• _EXERCISE DATA_:
========
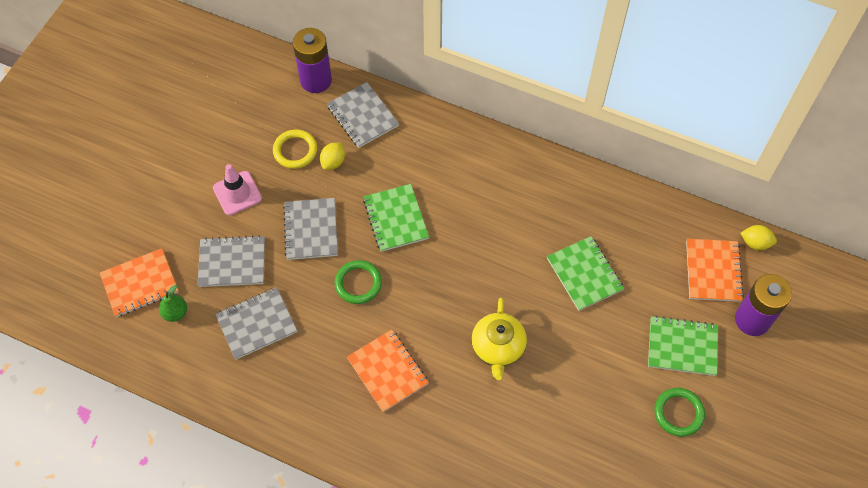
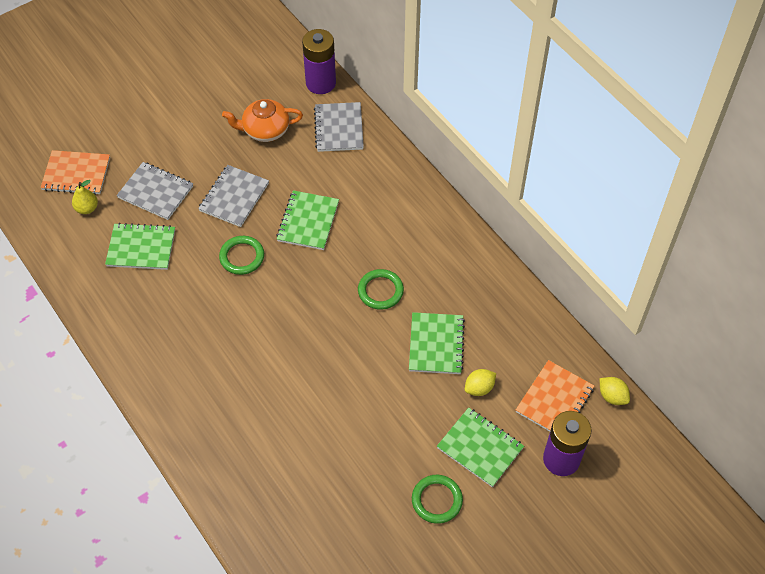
camera: 30 degrees right, 5 degrees down
(175, 312) = (87, 208): green pear -> yellow pear
(237, 193) = (197, 141): pink traffic cone -> none
(256, 324) = (141, 248): grey notebook -> green notebook
(295, 151) = (265, 130): yellow ring -> orange teapot
(333, 162) = (289, 153): yellow lemon -> yellow lemon (479, 388)
(387, 371) = (216, 336): orange notebook -> none
(498, 347) = (319, 365): yellow teapot -> none
(504, 251) = (380, 291): none -> green ring

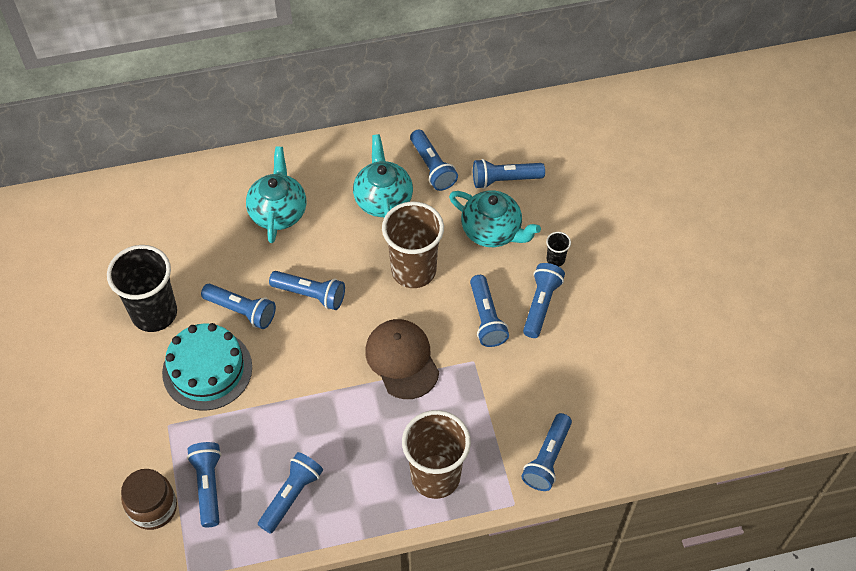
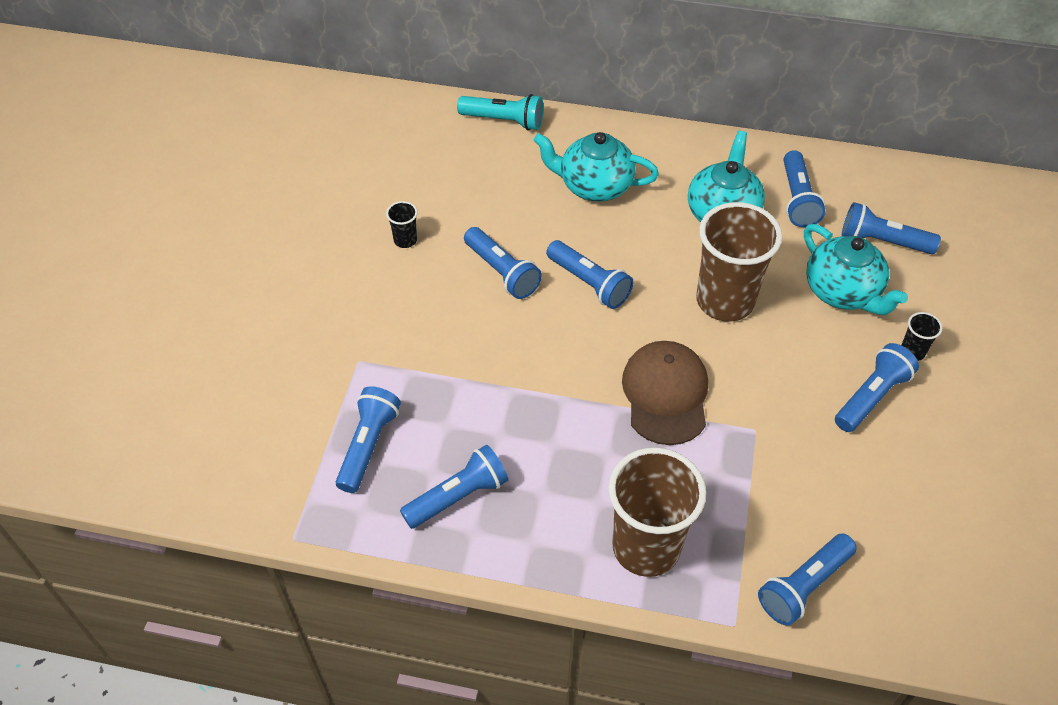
camera: 25 degrees right, 5 degrees down
(153, 507) = (294, 443): brown jar -> none
(154, 313) = (405, 240): black cup -> black cup, size x0.41
(182, 180) = (504, 121): none -> turquoise flashlight
(207, 369) = (432, 319): turquoise cake -> none
(278, 212) = (594, 186): turquoise teapot -> turquoise teapot turned 105 degrees counterclockwise
(486, 318) = (793, 386): blue flashlight -> none

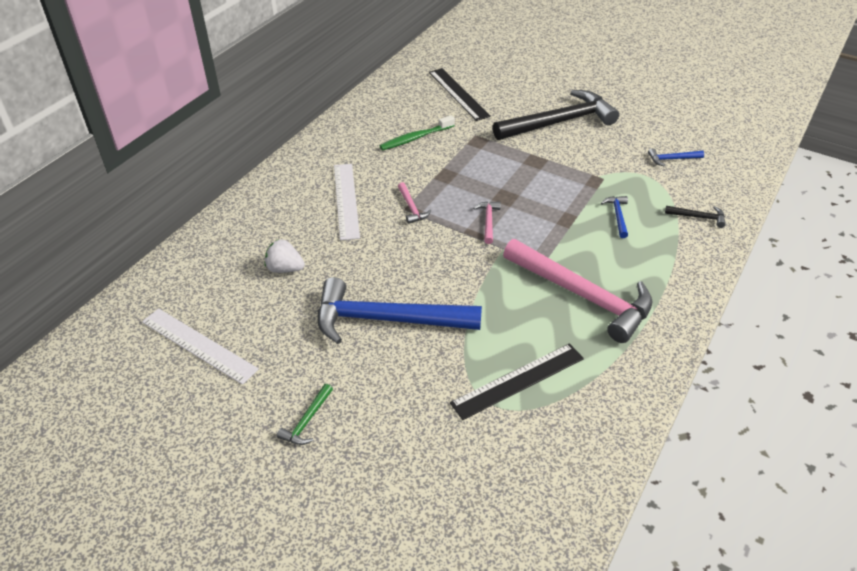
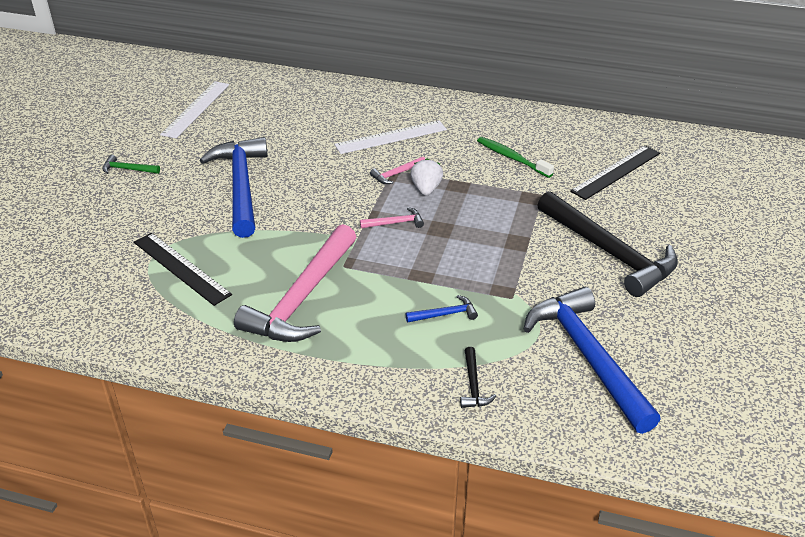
camera: 75 degrees right, 5 degrees down
(285, 269) = (289, 126): white strawberry -> white strawberry (426, 189)
(672, 159) = (588, 356): blue hammer -> blue hammer, size x2.47

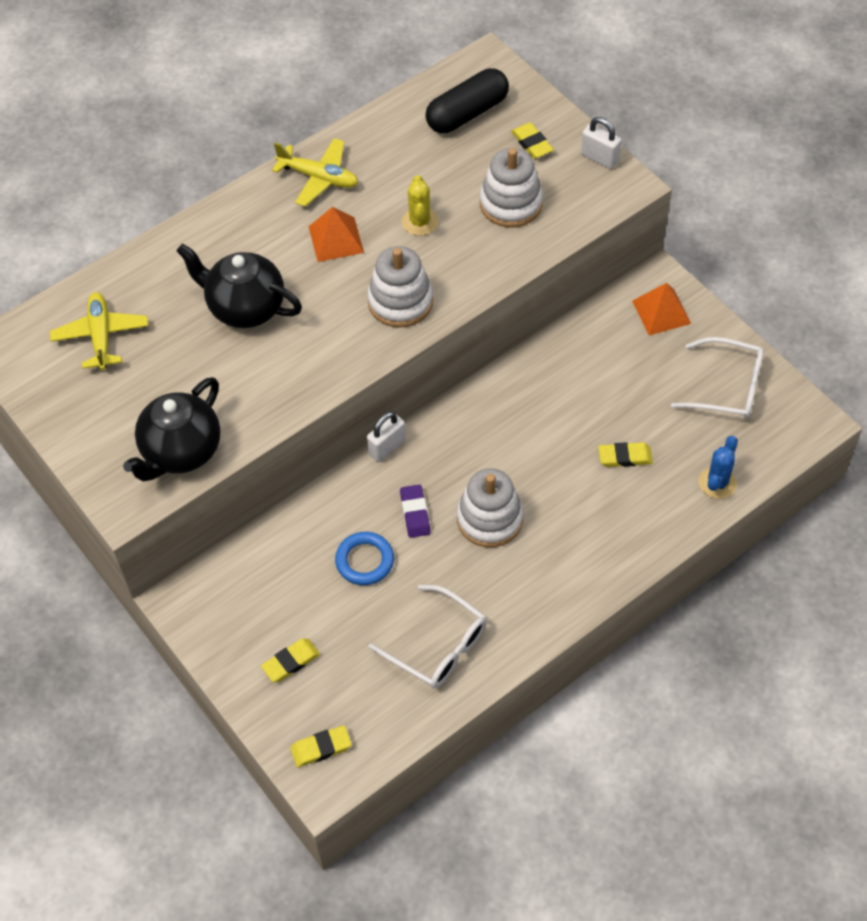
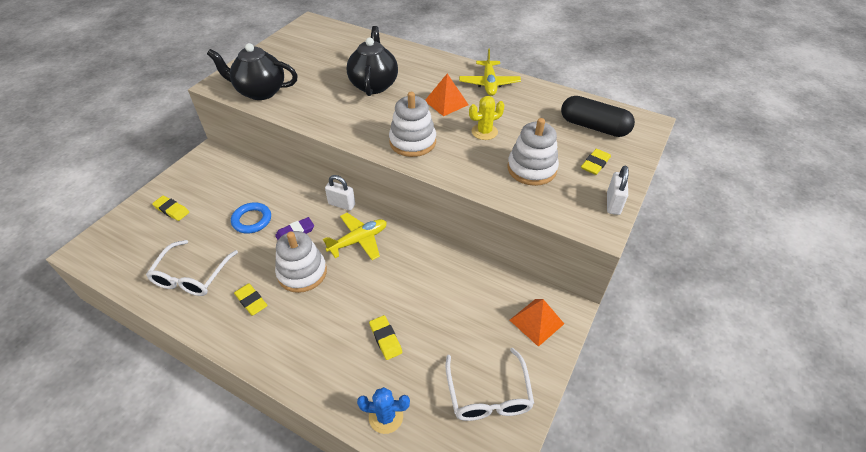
camera: 65 degrees right, 10 degrees down
(101, 336) = (330, 46): yellow plane -> yellow plane (358, 240)
(321, 748) = (109, 242): yellow eraser -> yellow eraser (251, 301)

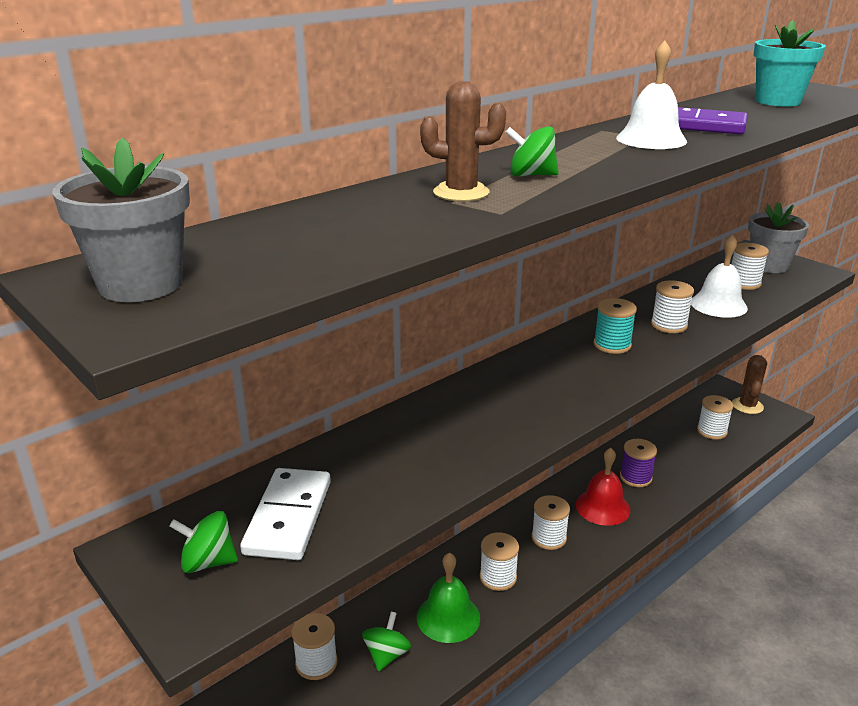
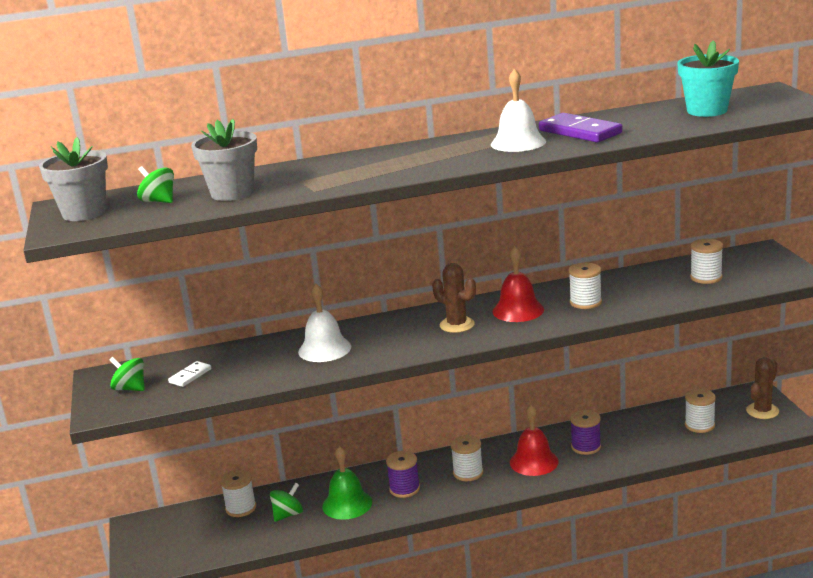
camera: 30 degrees right, 5 degrees down
(289, 517) = (190, 376): white domino -> white domino, size x0.53
(461, 192) = (315, 175): brown cactus -> brown cactus (457, 325)
(498, 577) = (404, 489): white spool -> purple spool
(531, 175) = (379, 166): green spinning top -> green spinning top (159, 201)
(612, 345) = (518, 310): turquoise spool -> red bell
(718, 305) = (653, 292): white bell -> white bell (324, 349)
(768, 265) = (756, 265): grey flower pot -> grey flower pot (232, 193)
========
Omit every picture, then write out the entries above exactly.

camera: 30 degrees right, 5 degrees down
(175, 312) = (87, 208): green pear -> yellow pear
(237, 193) = (197, 141): pink traffic cone -> none
(256, 324) = (141, 248): grey notebook -> green notebook
(295, 151) = (265, 130): yellow ring -> orange teapot
(333, 162) = (289, 153): yellow lemon -> yellow lemon (479, 388)
(387, 371) = (216, 336): orange notebook -> none
(498, 347) = (319, 365): yellow teapot -> none
(504, 251) = (380, 291): none -> green ring

camera: 25 degrees right, 5 degrees down
(153, 507) = (294, 443): brown jar -> none
(154, 313) = (405, 240): black cup -> black cup, size x0.41
(182, 180) = (504, 121): none -> turquoise flashlight
(207, 369) = (432, 319): turquoise cake -> none
(278, 212) = (594, 186): turquoise teapot -> turquoise teapot turned 105 degrees counterclockwise
(486, 318) = (793, 386): blue flashlight -> none

camera: 75 degrees right, 5 degrees down
(285, 269) = (289, 126): white strawberry -> white strawberry (426, 189)
(672, 159) = (588, 356): blue hammer -> blue hammer, size x2.47

camera: 65 degrees right, 10 degrees down
(101, 336) = (330, 46): yellow plane -> yellow plane (358, 240)
(321, 748) = (109, 242): yellow eraser -> yellow eraser (251, 301)

camera: 30 degrees right, 5 degrees down
(289, 517) = (190, 376): white domino -> white domino, size x0.53
(461, 192) = (315, 175): brown cactus -> brown cactus (457, 325)
(498, 577) = (404, 489): white spool -> purple spool
(531, 175) = (379, 166): green spinning top -> green spinning top (159, 201)
(612, 345) = (518, 310): turquoise spool -> red bell
(718, 305) = (653, 292): white bell -> white bell (324, 349)
(768, 265) = (756, 265): grey flower pot -> grey flower pot (232, 193)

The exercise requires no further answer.